Exercise details — Return exactly the lines below, starting with the one that has "(258, 440) = (243, 464): purple cake -> none" and going on through the one that has "(527, 542) = (611, 511): brown".

Available data —
# # # #

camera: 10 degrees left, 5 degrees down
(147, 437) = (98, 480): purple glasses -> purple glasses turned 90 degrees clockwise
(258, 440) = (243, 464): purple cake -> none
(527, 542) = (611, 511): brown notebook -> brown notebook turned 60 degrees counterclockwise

# # # #

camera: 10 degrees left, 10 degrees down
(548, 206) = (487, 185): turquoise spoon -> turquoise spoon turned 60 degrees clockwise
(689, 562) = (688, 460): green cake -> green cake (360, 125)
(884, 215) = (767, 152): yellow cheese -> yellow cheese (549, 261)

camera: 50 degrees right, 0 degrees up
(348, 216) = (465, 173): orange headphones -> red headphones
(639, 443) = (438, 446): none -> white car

# # # #

Result of the task —
(258, 440) = (243, 464): purple cake -> none
(527, 542) = (611, 511): brown notebook -> brown notebook turned 60 degrees counterclockwise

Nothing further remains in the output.